* _Available data_:
□ □ □ □ □ □ □

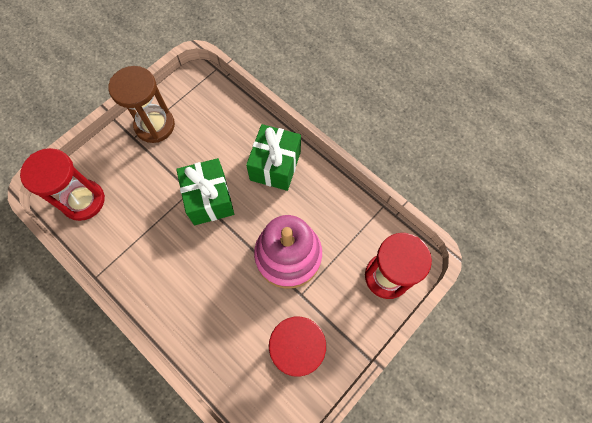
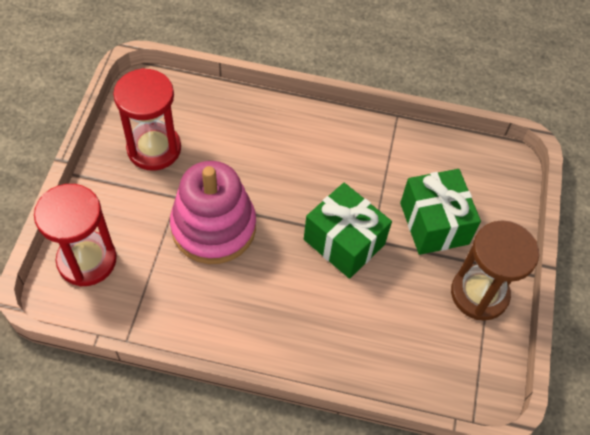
camera: 145 degrees right, 10 degrees down
(83, 201) = (476, 172): red hourglass -> none
(275, 166) = (293, 322): green gift -> green gift (434, 223)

□ □ □ □ □ □ □

Send back the data above word for word, with the pictures left out.

* _Written response_:
camera: 145 degrees right, 10 degrees down
(83, 201) = (476, 172): red hourglass -> none
(275, 166) = (293, 322): green gift -> green gift (434, 223)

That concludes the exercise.